WORK TO BE COMPLETED
Could the records be returned exactly, with the pictures left out?

Multi-step shape changes

+===+

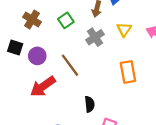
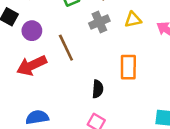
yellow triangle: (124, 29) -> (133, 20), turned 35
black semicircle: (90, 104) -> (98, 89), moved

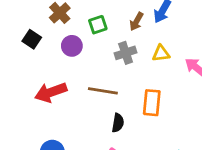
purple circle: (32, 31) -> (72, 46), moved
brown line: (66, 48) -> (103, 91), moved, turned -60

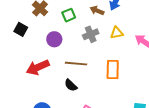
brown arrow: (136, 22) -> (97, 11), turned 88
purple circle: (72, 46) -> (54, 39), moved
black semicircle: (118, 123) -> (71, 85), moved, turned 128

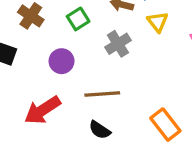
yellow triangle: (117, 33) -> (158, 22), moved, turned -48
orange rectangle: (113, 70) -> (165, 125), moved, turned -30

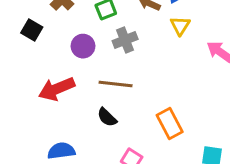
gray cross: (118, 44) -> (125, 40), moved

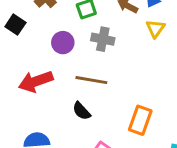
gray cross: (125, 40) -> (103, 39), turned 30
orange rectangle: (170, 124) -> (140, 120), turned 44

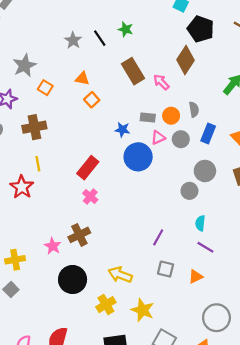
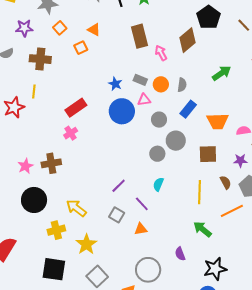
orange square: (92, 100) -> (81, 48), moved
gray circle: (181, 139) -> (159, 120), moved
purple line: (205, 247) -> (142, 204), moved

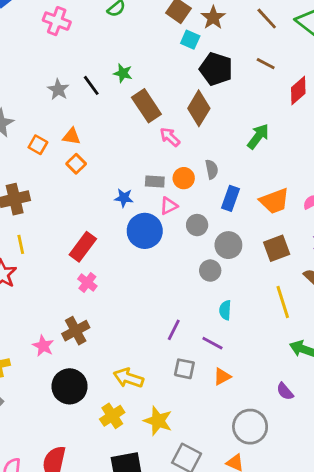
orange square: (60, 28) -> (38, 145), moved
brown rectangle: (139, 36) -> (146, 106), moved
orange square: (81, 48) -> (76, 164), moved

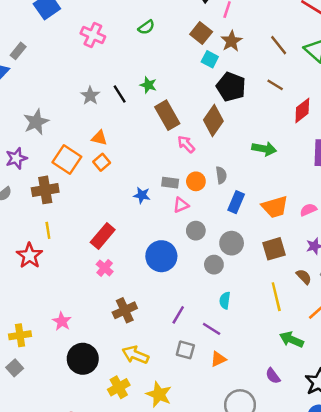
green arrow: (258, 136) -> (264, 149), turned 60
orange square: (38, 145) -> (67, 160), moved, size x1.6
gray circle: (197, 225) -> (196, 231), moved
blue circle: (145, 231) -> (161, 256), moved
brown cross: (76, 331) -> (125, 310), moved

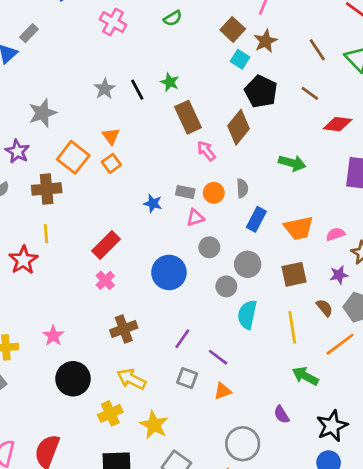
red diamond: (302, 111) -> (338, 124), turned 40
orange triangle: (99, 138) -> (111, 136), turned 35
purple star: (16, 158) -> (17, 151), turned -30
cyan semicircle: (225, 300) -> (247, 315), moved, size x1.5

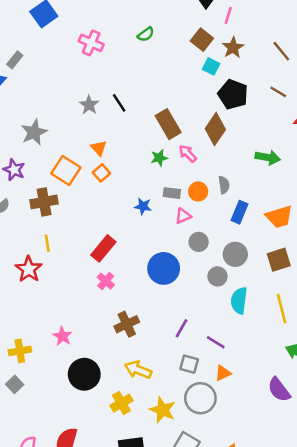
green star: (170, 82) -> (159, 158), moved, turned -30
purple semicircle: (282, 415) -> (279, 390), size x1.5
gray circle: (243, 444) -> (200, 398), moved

+===+

OUTPUT FOR THIS TASK
yellow triangle: (124, 29) -> (133, 20), turned 35
black semicircle: (90, 104) -> (98, 89), moved

purple circle: (32, 31) -> (72, 46), moved
brown line: (66, 48) -> (103, 91), moved, turned -60

brown arrow: (136, 22) -> (97, 11), turned 88
purple circle: (72, 46) -> (54, 39), moved
black semicircle: (118, 123) -> (71, 85), moved, turned 128

yellow triangle: (117, 33) -> (158, 22), moved, turned -48
orange rectangle: (113, 70) -> (165, 125), moved, turned -30

gray cross: (118, 44) -> (125, 40), moved

gray cross: (125, 40) -> (103, 39), turned 30
orange rectangle: (170, 124) -> (140, 120), turned 44

orange square: (92, 100) -> (81, 48), moved
gray circle: (181, 139) -> (159, 120), moved
purple line: (205, 247) -> (142, 204), moved

orange square: (60, 28) -> (38, 145), moved
brown rectangle: (139, 36) -> (146, 106), moved
orange square: (81, 48) -> (76, 164), moved

green arrow: (258, 136) -> (264, 149), turned 60
orange square: (38, 145) -> (67, 160), moved, size x1.6
gray circle: (197, 225) -> (196, 231), moved
blue circle: (145, 231) -> (161, 256), moved
brown cross: (76, 331) -> (125, 310), moved

red diamond: (302, 111) -> (338, 124), turned 40
orange triangle: (99, 138) -> (111, 136), turned 35
purple star: (16, 158) -> (17, 151), turned -30
cyan semicircle: (225, 300) -> (247, 315), moved, size x1.5

green star: (170, 82) -> (159, 158), moved, turned -30
purple semicircle: (282, 415) -> (279, 390), size x1.5
gray circle: (243, 444) -> (200, 398), moved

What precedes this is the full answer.